_What is expected_. Could you give the entries back exactly as they stand, minus any pictures?

Detected change data:

►

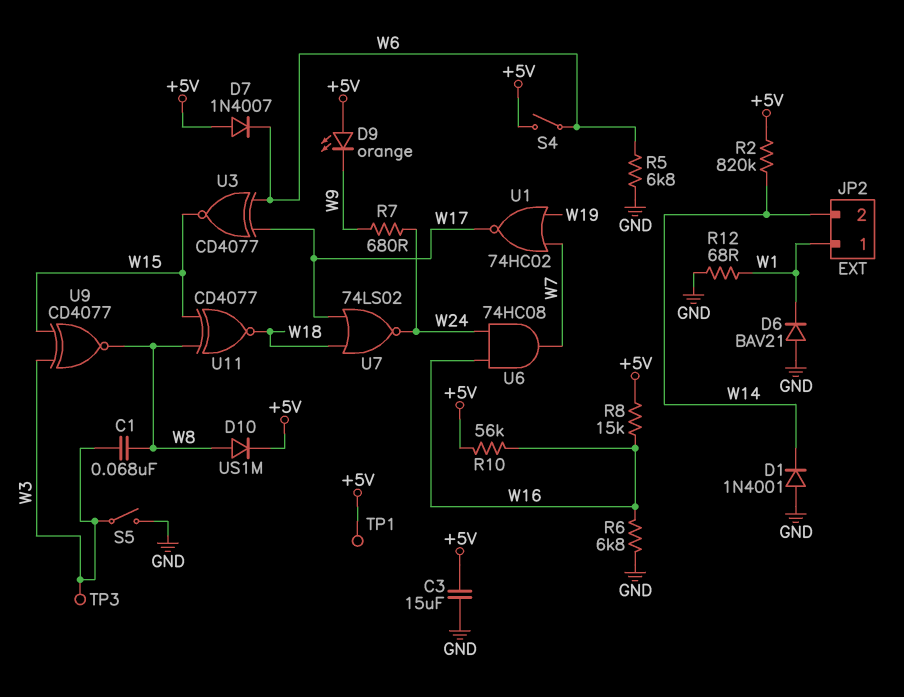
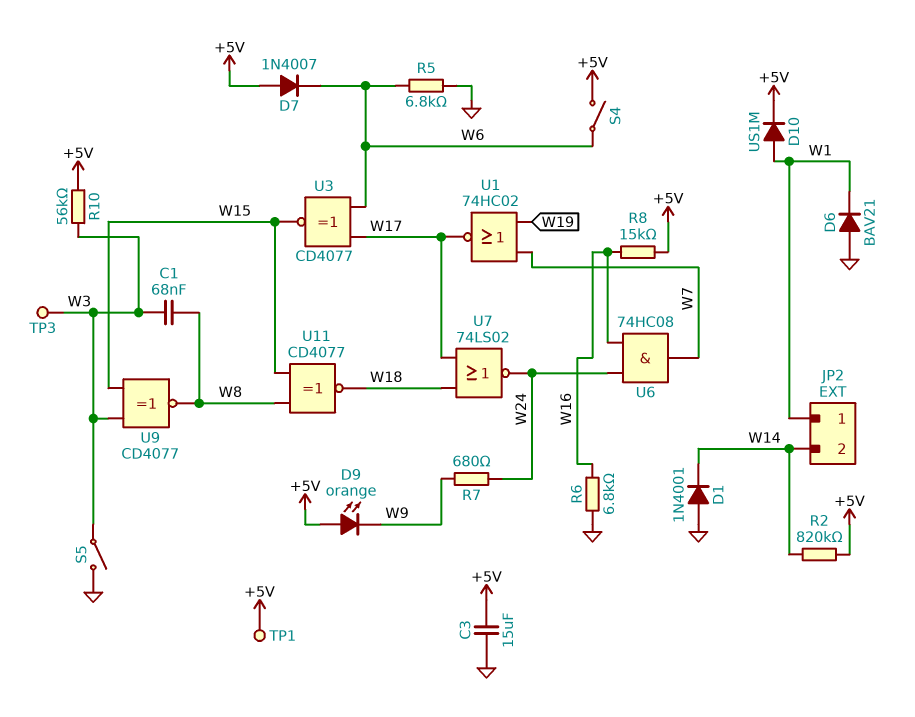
D10: diode US1M (A W8, K +5V) -> diode US1M (A W1, K +5V)
R10: 56k (+5V, W16) -> 56k (+5V, W3)
R12: 68 (GND, W1) -> none

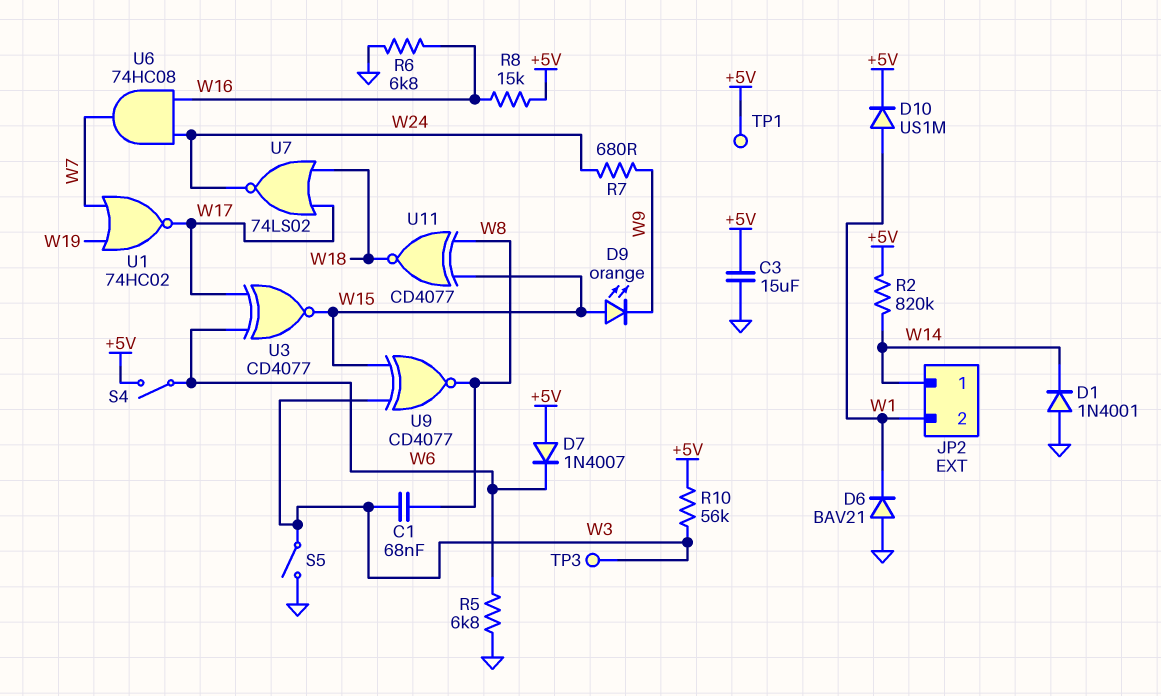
D9: LED orange (A +5V, K W9) -> LED orange (A W15, K W9)
JP2 pin 1: W1 -> W14
JP2 pin 2: W14 -> W1

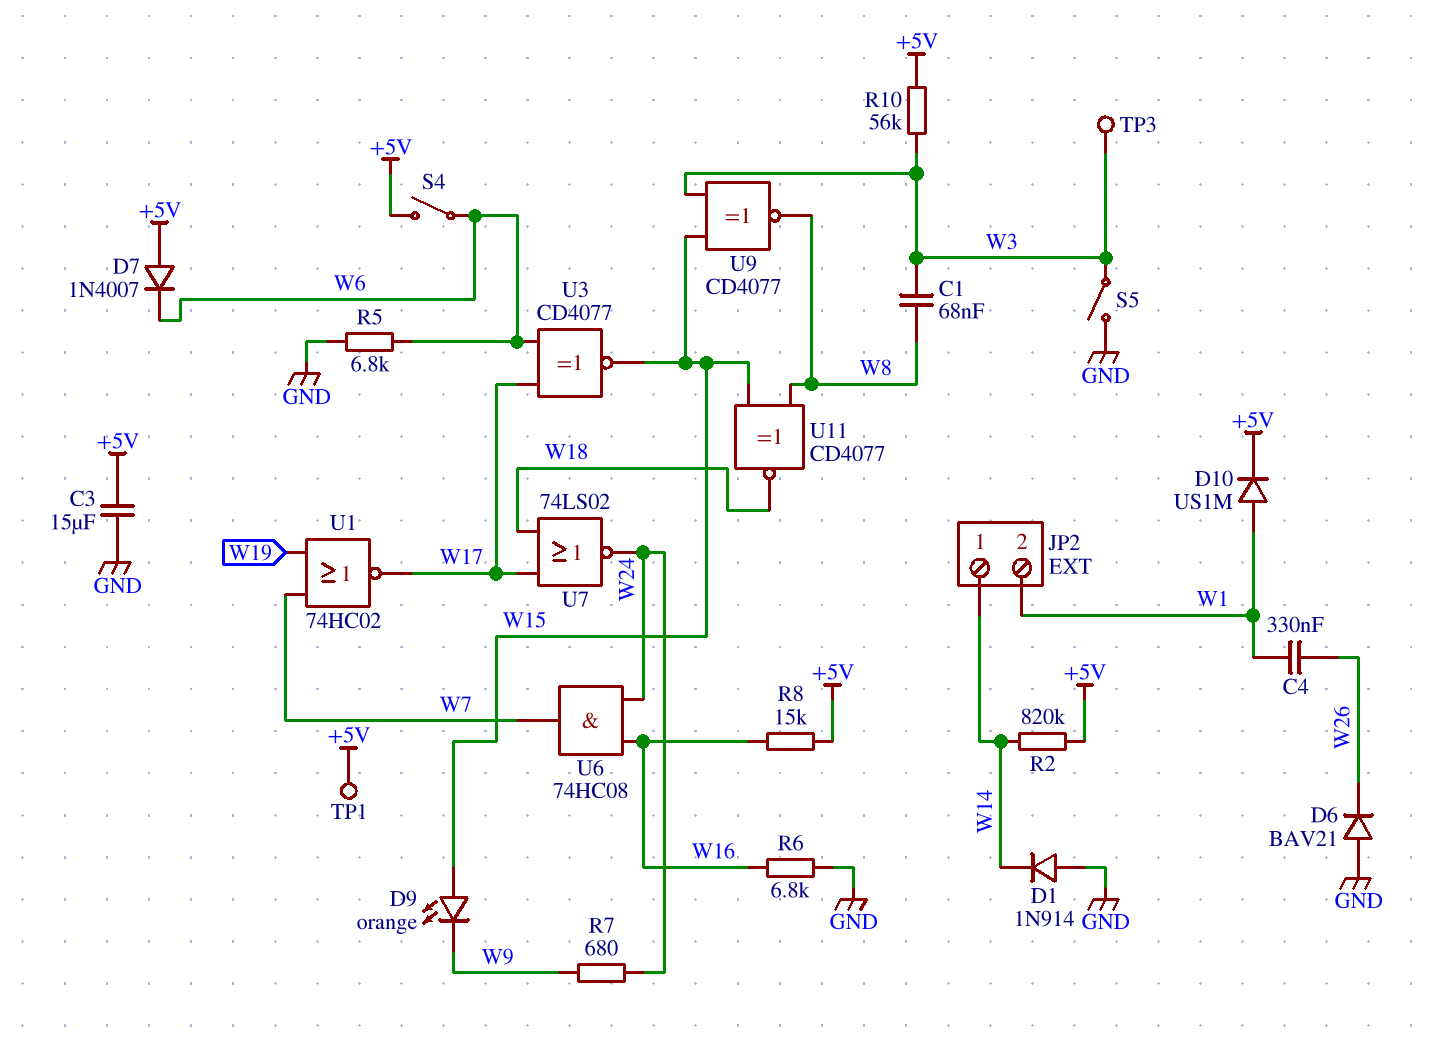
C4: none -> 330nF (W1, W26)
D1: diode 1N4001 (A GND, K W14) -> diode 1N914 (A GND, K W14)
D6: diode BAV21 (A GND, K W1) -> diode BAV21 (A GND, K W26)

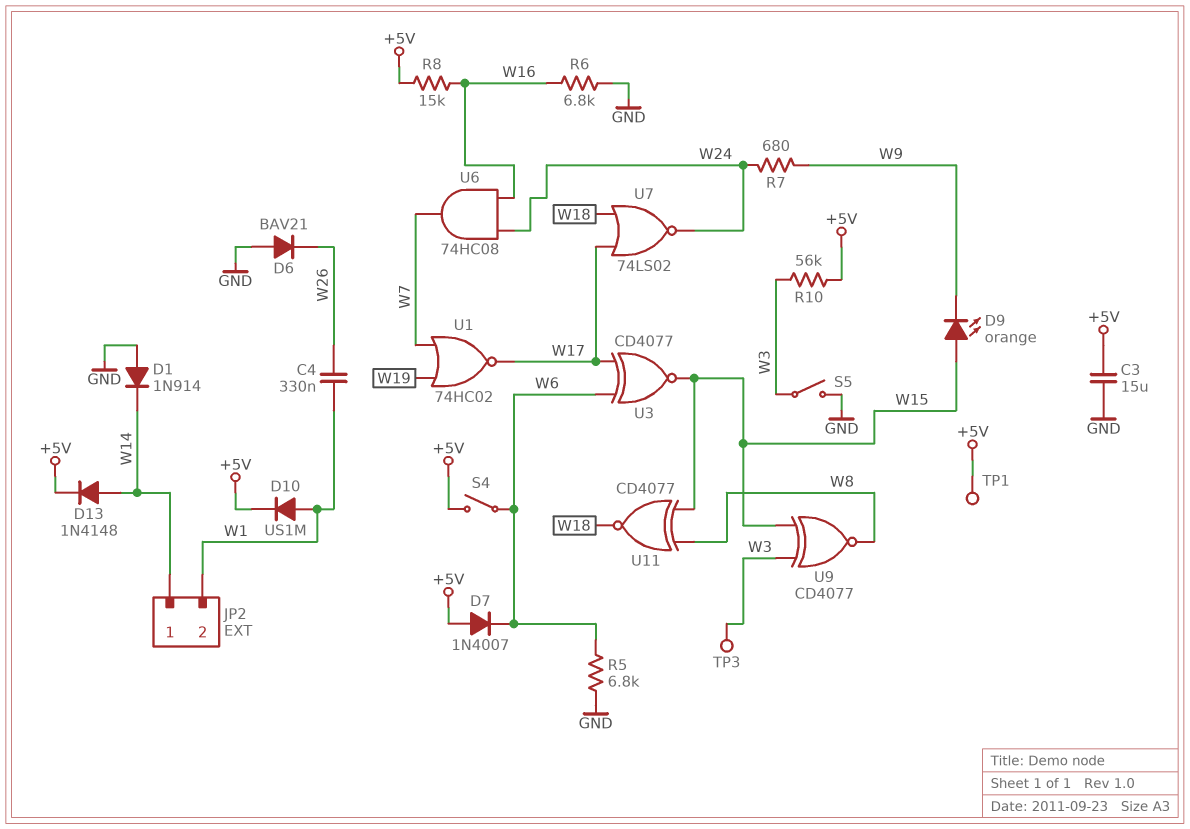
C1: 68nF (W3, W8) -> none
D13: none -> diode 1N4148 (A W14, K +5V)
R2: 820k (+5V, W14) -> none

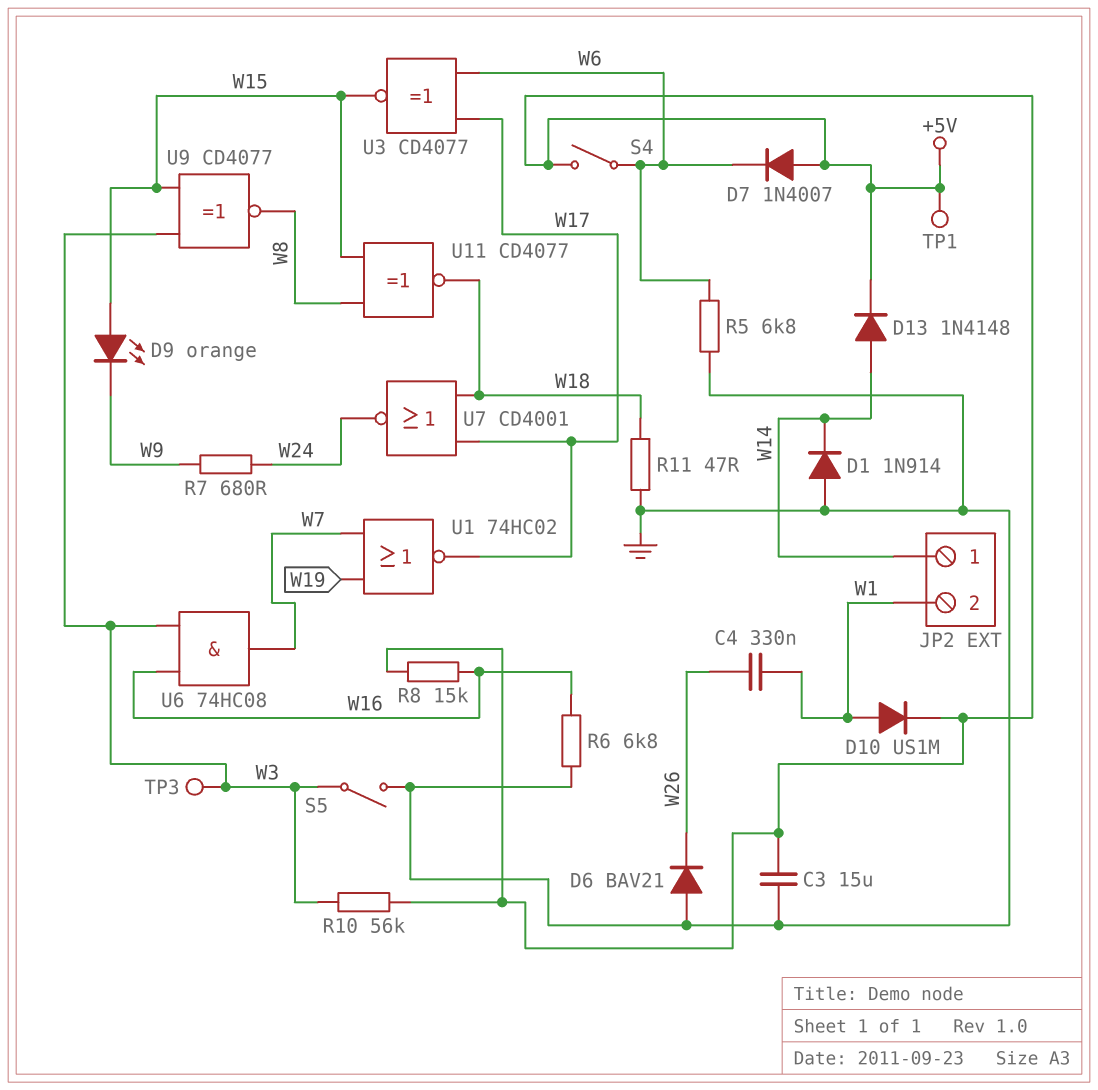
R11: none -> 47 (GND, W18)
U6: AND 74HC08 (in W16, in W24, out W7) -> AND 74HC08 (in W3, in W16, out W7)
U7: NOR 74LS02 (in W17, in W18, out W24) -> NOR CD4001 (in W17, in W18, out W24)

◄

_Exercise output_.
D10: diode US1M (A W8, K +5V) -> diode US1M (A W1, K +5V)
R10: 56k (+5V, W16) -> 56k (+5V, W3)
R12: 68 (GND, W1) -> none

D9: LED orange (A +5V, K W9) -> LED orange (A W15, K W9)
JP2 pin 1: W1 -> W14
JP2 pin 2: W14 -> W1

C4: none -> 330nF (W1, W26)
D1: diode 1N4001 (A GND, K W14) -> diode 1N914 (A GND, K W14)
D6: diode BAV21 (A GND, K W1) -> diode BAV21 (A GND, K W26)

C1: 68nF (W3, W8) -> none
D13: none -> diode 1N4148 (A W14, K +5V)
R2: 820k (+5V, W14) -> none

R11: none -> 47 (GND, W18)
U6: AND 74HC08 (in W16, in W24, out W7) -> AND 74HC08 (in W3, in W16, out W7)
U7: NOR 74LS02 (in W17, in W18, out W24) -> NOR CD4001 (in W17, in W18, out W24)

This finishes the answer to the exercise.